▶ _DATA PROVIDED_:
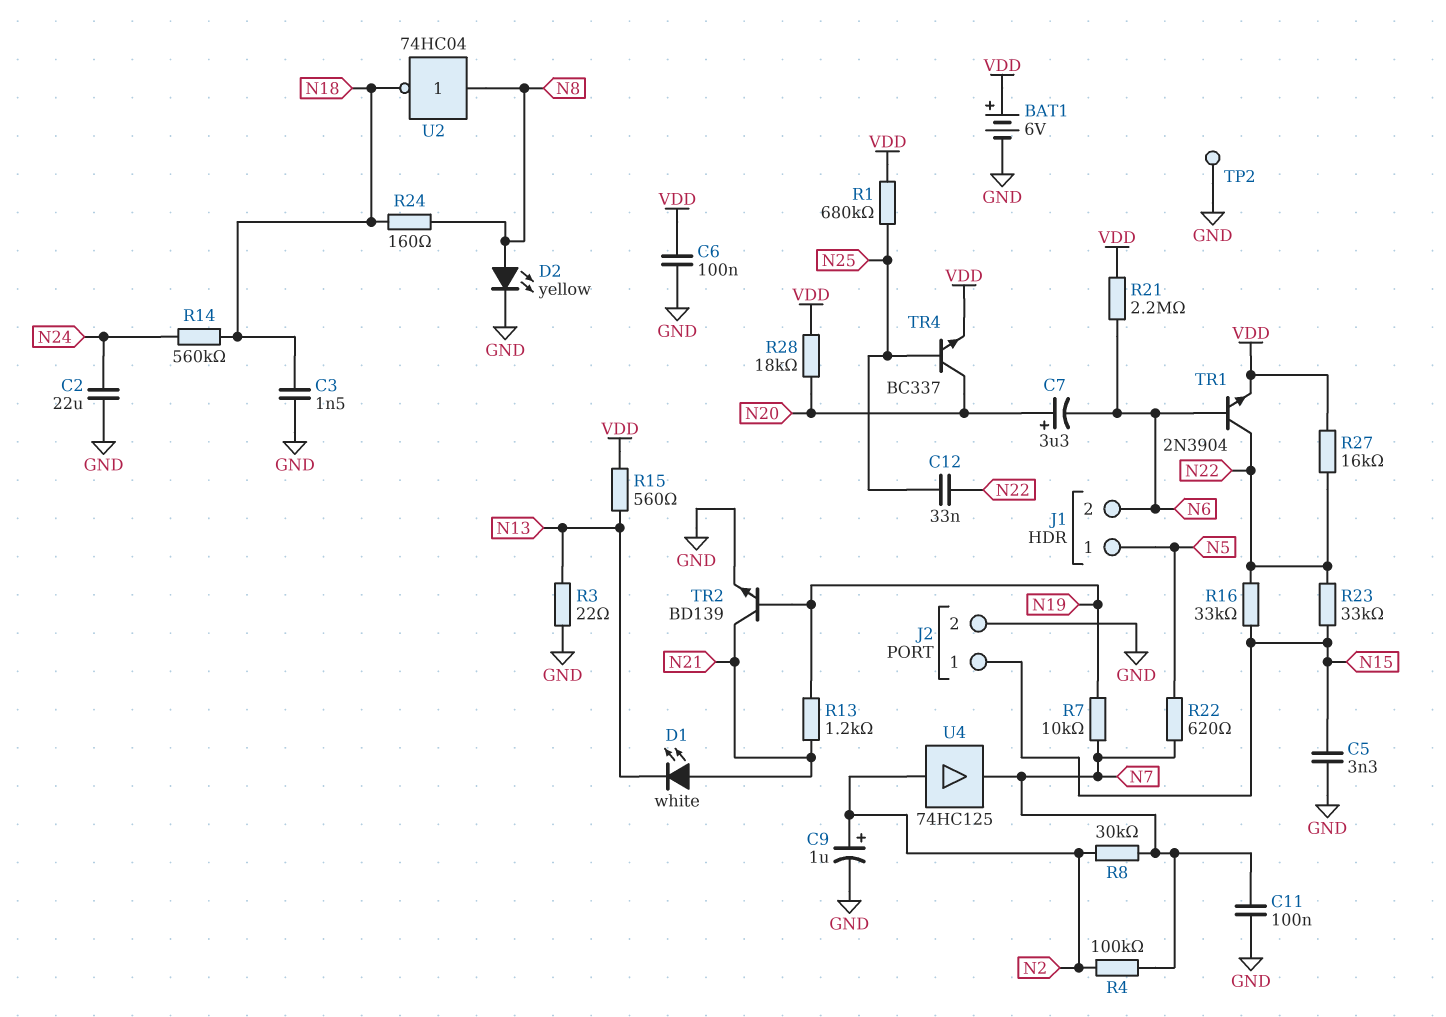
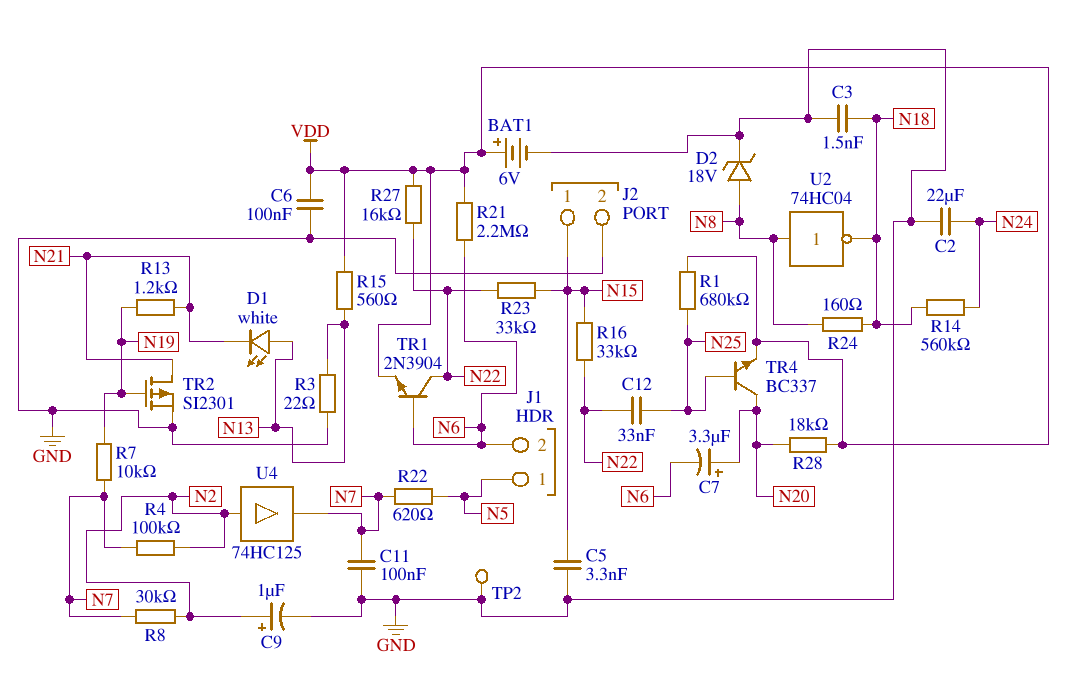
D1: LED white (A N21, K N13) -> LED white (A N13, K N21)
D2: LED yellow (A N8, K GND) -> zener 18V (A N8, K GND)
TR2: NPN BD139 (B N19, C N21, E GND) -> PMOS SI2301 (G N19, D N21, S GND)

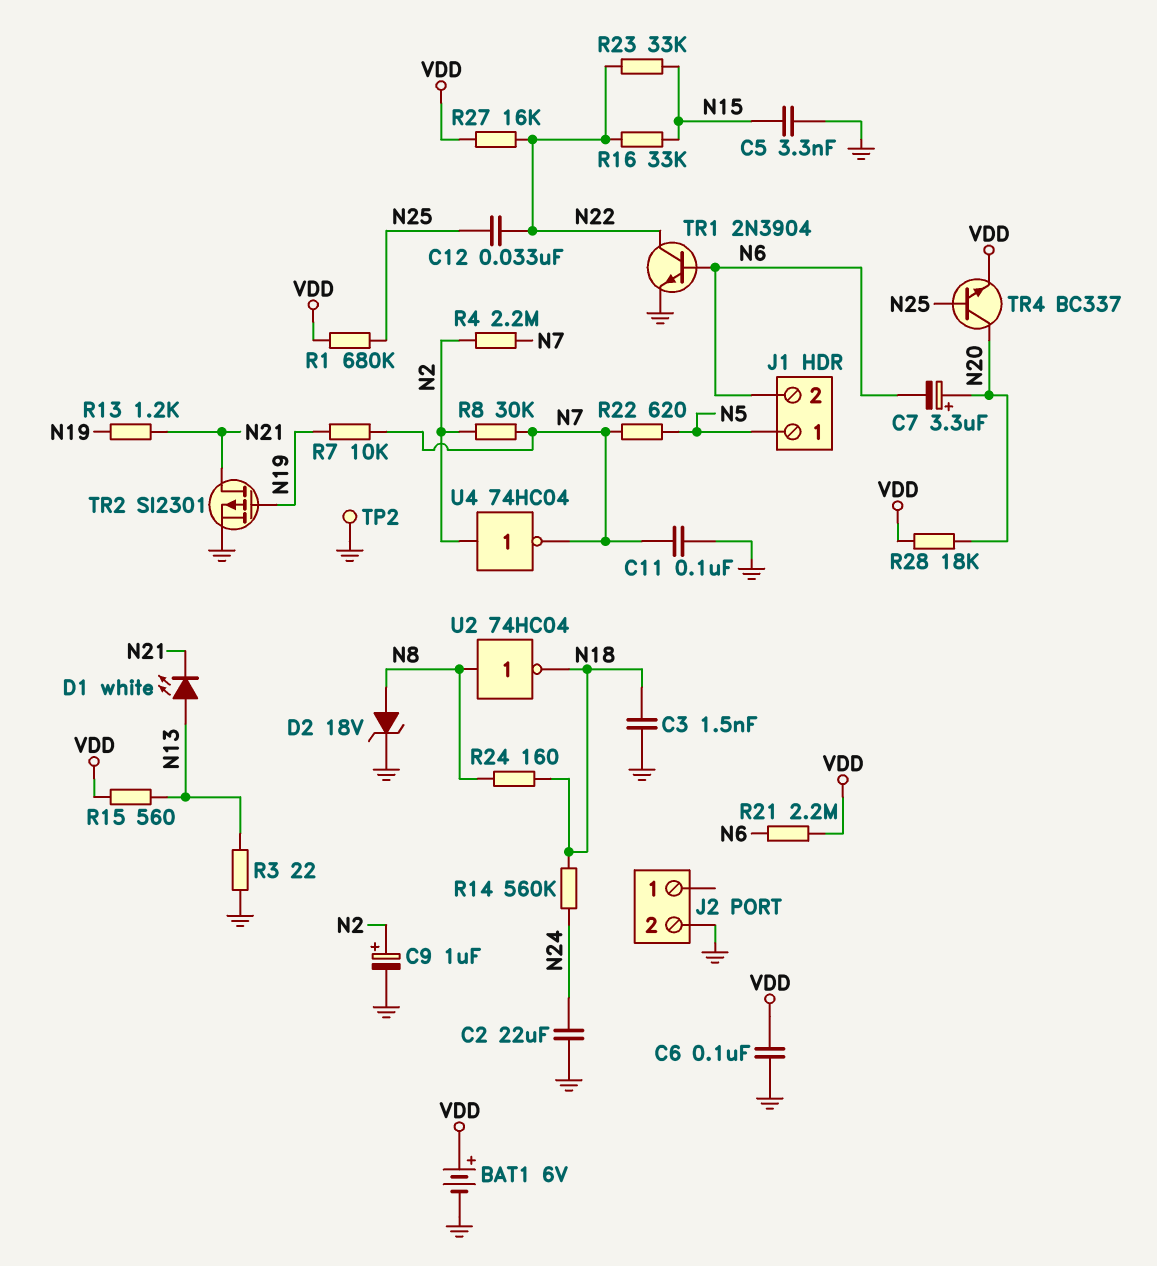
J2 pin 1: N15 -> none
R4: 100k (N2, N7) -> 2.2M (N2, N7)
TR1: NPN 2N3904 (B N6, C N22, E VDD) -> NPN 2N3904 (B N6, C N22, E GND)
U4: buffer 74HC125 (in N2, out N7) -> NOT 74HC04 (in N2, out N7)

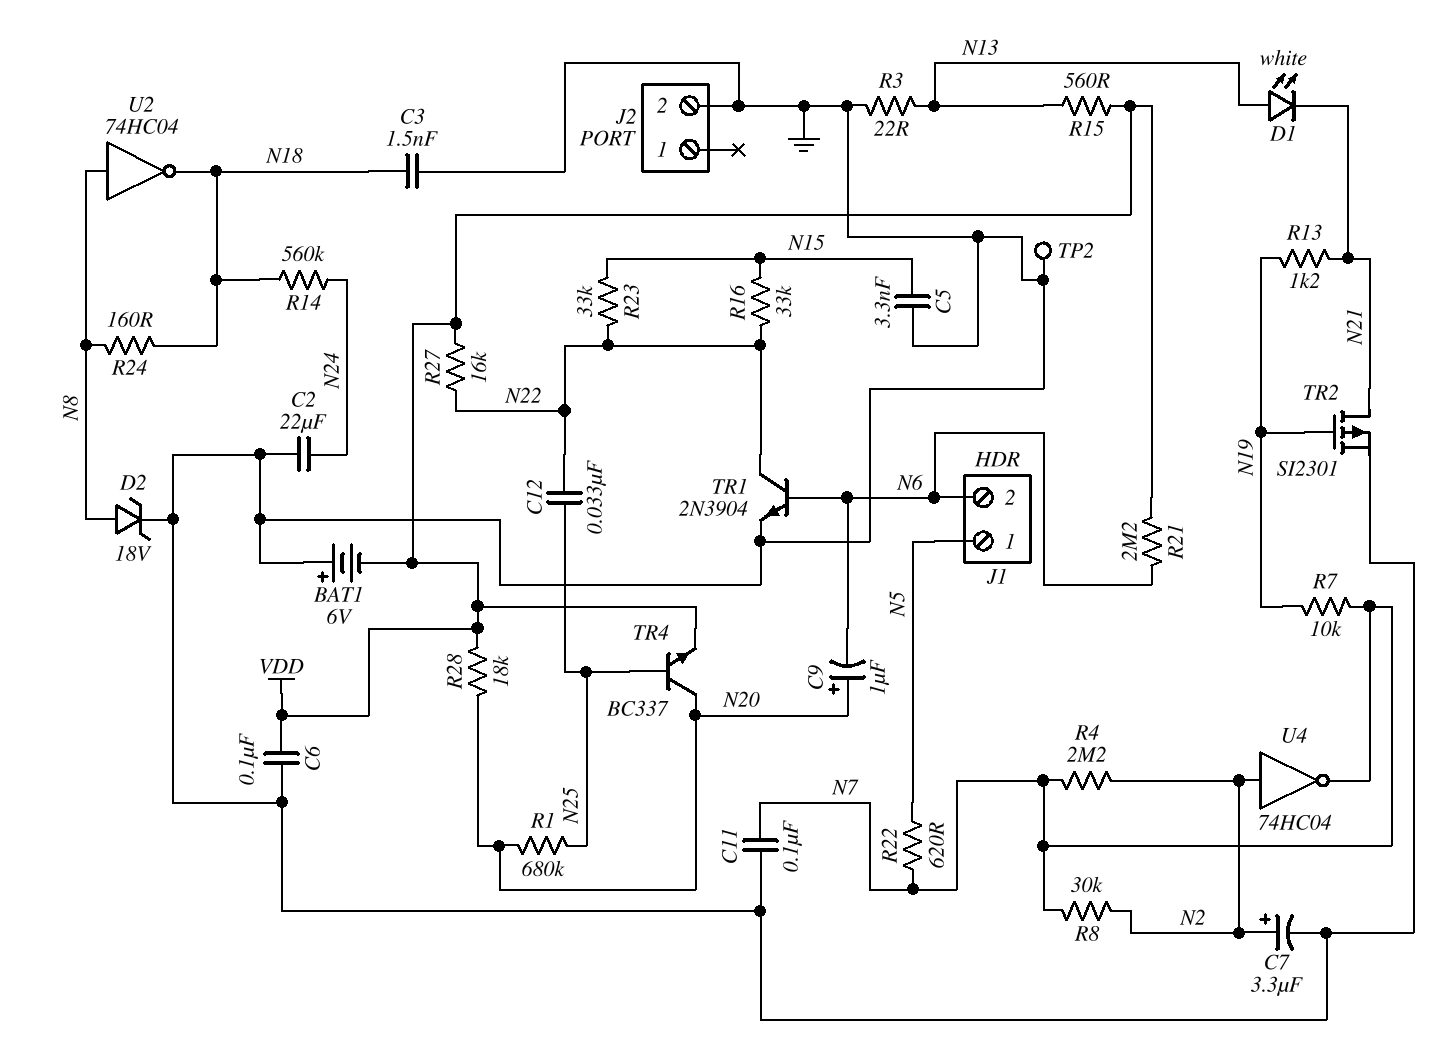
BAT1: 6V (plus VDD, minus GND) -> 6V (plus GND, minus VDD)
C7: 3.3uF (plus N20, minus N6) -> 3.3uF (plus N2, minus GND)
C9: 1uF (plus N2, minus GND) -> 1uF (plus N20, minus N6)
R1: 680k (N25, VDD) -> 680k (N20, N25)

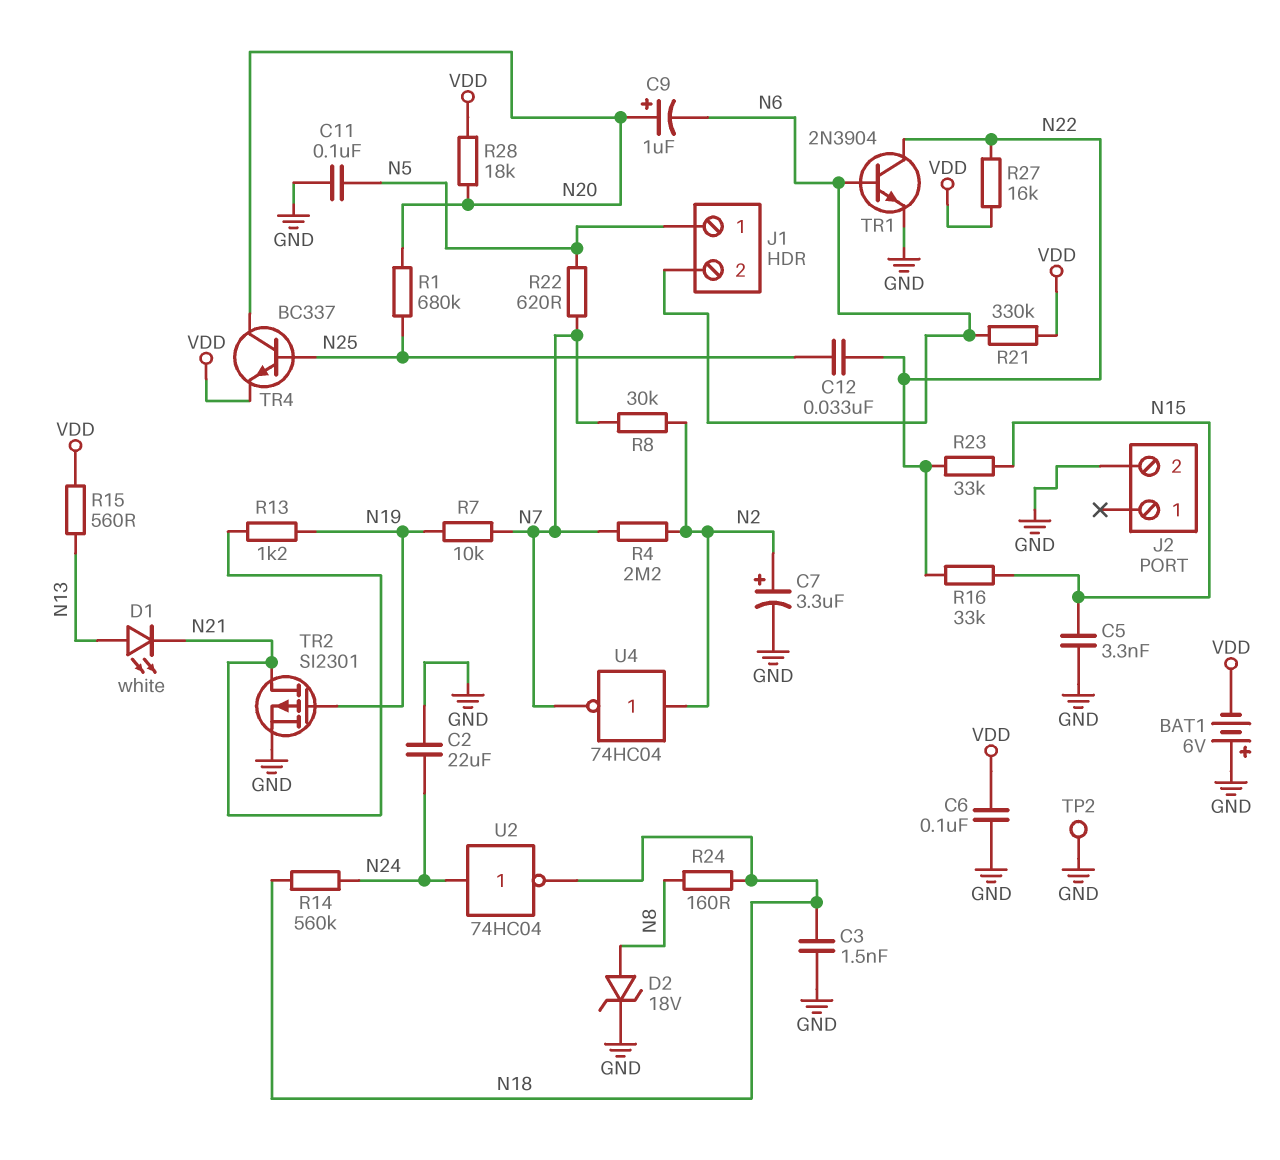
C11: 100nF (GND, N7) -> 100nF (GND, N5)
R3: 22 (GND, N13) -> none
R21: 2.2M (N6, VDD) -> 330k (N6, VDD)
U2: NOT 74HC04 (in N8, out N18) -> NOT 74HC04 (in N24, out N18)

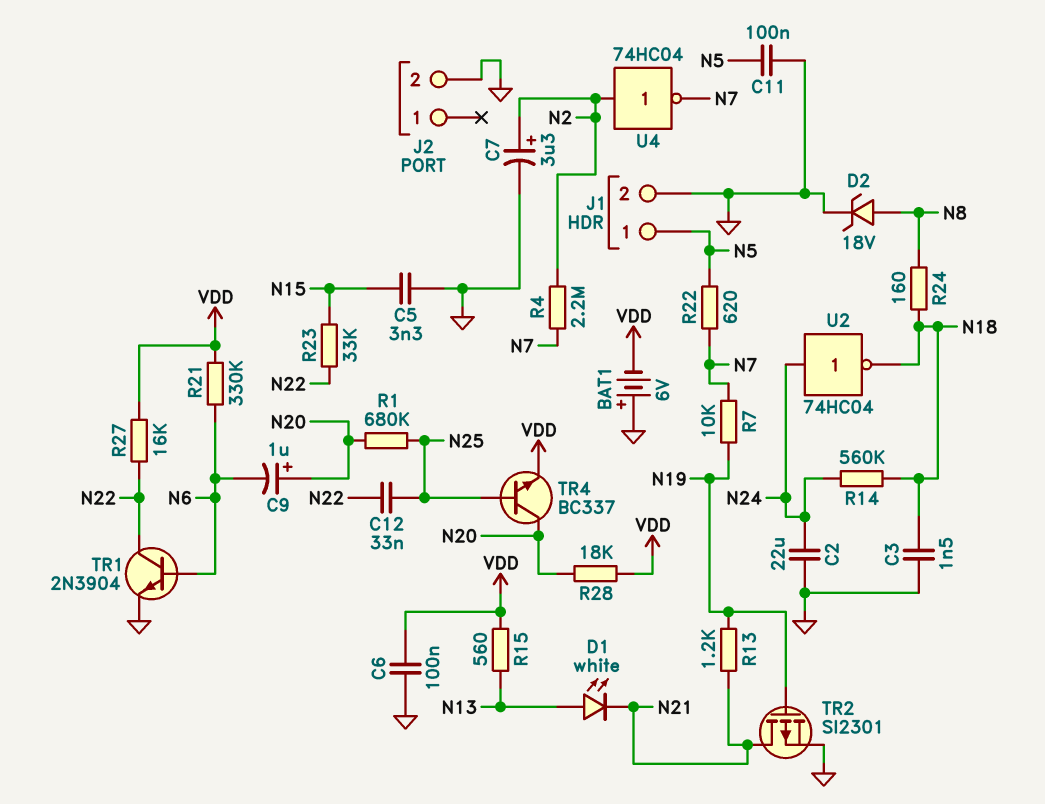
J1 pin 2: N6 -> GND
R8: 30k (N2, N7) -> none
R16: 33k (N15, N22) -> none
TP2: test point (GND) -> none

▶ _INSTRUCTIONS TO FOLLOW_:
Your copy should consist solely of the lines from the line containing "R1: 680k (N25, VDD) -> 680k (N20, N25)" through the last line of the records above, reproduced exactly, with the pictures left out.

▶ _THE COMPLETED TASK_:
R1: 680k (N25, VDD) -> 680k (N20, N25)

C11: 100nF (GND, N7) -> 100nF (GND, N5)
R3: 22 (GND, N13) -> none
R21: 2.2M (N6, VDD) -> 330k (N6, VDD)
U2: NOT 74HC04 (in N8, out N18) -> NOT 74HC04 (in N24, out N18)

J1 pin 2: N6 -> GND
R8: 30k (N2, N7) -> none
R16: 33k (N15, N22) -> none
TP2: test point (GND) -> none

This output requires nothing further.